#### How to complete this task:
Every line in the data below that includes "rectangle" belongs in the answer, copied as it stands.

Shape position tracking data
──────────

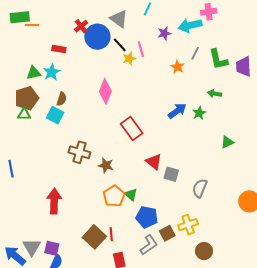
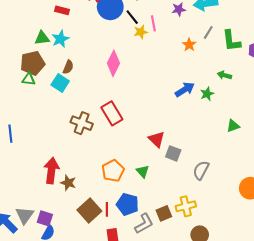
red rectangle: (59, 49) -> (62, 10), moved
red rectangle: (132, 128) -> (112, 113), moved
brown star: (106, 165) -> (68, 183), moved
green triangle: (131, 195) -> (143, 171), moved
blue pentagon: (147, 217) -> (128, 204), moved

──────────

#### Solution for this problem:
red rectangle: (59, 49) -> (62, 10), moved
red rectangle: (132, 128) -> (112, 113), moved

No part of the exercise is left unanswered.